Records for processing Start Marker

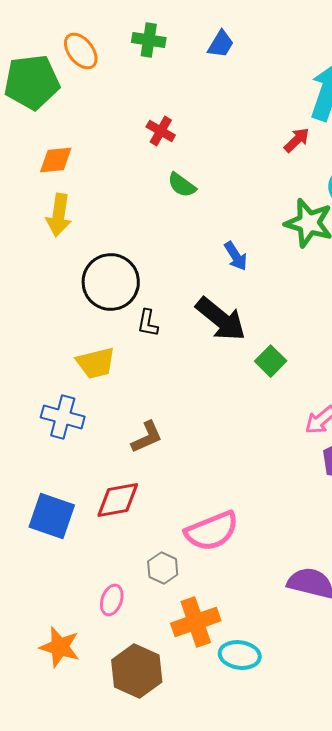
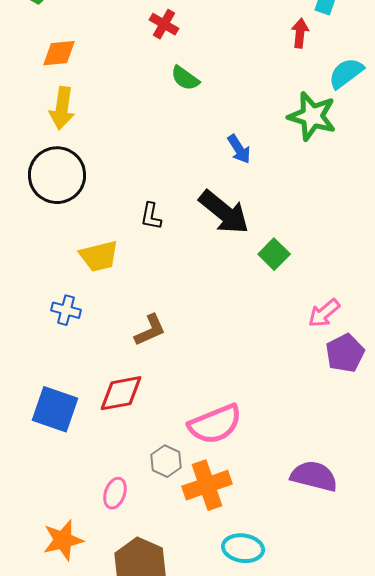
red arrow: (297, 140) -> (300, 33), turned -40
black circle: (111, 282) -> (57, 175), moved
blue cross: (63, 417) -> (66, 310), size x0.7
orange cross: (196, 622) -> (207, 485), moved
orange star: (60, 647) -> (63, 540), turned -30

Records for processing End Marker

### [Problem details]
All lines from the one with "black circle: (111, 282) -> (57, 175), moved" through the final line of the listing above are to be restated word for word; the lines before it are left out.

### [Answer box]
black circle: (111, 282) -> (57, 175), moved
blue cross: (63, 417) -> (66, 310), size x0.7
orange cross: (196, 622) -> (207, 485), moved
orange star: (60, 647) -> (63, 540), turned -30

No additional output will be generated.